------ RECORDED INFORMATION

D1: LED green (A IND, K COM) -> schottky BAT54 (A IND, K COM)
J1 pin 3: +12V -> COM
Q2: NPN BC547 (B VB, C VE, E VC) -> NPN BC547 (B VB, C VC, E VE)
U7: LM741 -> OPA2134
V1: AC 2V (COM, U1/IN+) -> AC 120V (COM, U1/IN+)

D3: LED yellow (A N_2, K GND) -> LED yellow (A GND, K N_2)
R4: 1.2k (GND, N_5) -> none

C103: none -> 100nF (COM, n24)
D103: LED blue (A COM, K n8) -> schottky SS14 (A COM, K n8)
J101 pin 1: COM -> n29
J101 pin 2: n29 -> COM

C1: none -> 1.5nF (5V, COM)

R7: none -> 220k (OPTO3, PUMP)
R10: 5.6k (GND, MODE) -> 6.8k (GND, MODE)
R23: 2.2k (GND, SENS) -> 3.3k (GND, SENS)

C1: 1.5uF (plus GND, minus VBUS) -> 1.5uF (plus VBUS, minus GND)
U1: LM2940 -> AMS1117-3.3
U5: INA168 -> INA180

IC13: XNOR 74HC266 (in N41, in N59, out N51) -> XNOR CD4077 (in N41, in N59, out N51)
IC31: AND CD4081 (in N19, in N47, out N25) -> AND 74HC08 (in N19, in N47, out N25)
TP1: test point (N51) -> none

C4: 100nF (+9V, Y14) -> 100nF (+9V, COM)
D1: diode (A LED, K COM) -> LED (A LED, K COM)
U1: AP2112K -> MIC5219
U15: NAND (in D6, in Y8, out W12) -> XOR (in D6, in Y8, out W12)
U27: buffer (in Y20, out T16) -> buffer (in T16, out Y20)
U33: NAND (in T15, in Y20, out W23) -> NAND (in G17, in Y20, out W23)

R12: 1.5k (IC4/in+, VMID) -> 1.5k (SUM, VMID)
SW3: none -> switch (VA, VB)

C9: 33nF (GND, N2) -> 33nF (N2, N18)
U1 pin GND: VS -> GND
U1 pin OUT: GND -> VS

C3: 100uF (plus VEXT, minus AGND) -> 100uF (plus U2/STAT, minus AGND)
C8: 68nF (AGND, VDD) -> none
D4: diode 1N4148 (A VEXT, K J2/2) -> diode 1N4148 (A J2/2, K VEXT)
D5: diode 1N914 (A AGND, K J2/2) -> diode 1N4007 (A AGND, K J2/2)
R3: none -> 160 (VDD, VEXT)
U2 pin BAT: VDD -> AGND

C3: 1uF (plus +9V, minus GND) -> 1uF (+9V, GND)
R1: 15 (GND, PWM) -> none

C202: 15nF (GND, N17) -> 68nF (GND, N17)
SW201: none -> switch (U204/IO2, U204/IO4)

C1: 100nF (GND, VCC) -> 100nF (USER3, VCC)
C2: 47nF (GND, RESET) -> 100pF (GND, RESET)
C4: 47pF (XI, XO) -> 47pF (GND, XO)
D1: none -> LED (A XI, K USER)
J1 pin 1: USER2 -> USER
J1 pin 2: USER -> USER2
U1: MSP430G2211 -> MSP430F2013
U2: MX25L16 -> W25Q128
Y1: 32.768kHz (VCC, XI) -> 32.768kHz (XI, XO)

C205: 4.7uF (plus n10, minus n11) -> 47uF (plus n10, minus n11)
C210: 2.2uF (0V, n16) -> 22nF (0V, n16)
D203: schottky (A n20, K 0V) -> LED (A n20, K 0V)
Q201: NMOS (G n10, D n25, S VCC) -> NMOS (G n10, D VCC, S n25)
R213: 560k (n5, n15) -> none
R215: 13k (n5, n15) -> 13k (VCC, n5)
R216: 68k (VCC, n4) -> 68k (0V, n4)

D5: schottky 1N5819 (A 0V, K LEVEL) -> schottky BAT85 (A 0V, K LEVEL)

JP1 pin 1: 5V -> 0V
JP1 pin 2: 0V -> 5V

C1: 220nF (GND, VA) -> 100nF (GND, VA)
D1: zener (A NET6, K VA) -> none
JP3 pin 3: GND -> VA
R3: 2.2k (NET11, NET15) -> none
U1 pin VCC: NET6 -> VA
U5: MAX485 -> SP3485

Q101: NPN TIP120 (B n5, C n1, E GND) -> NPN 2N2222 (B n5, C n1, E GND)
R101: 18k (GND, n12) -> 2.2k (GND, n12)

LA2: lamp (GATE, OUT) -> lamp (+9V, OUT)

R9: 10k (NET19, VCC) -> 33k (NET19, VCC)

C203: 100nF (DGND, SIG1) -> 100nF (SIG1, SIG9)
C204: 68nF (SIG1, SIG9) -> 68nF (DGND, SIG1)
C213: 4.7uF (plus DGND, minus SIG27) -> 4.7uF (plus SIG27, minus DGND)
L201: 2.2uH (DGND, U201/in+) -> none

------------

Write down only how many lines of the entries above include the word "VEXT".

## EXERCISE OUTPUT
3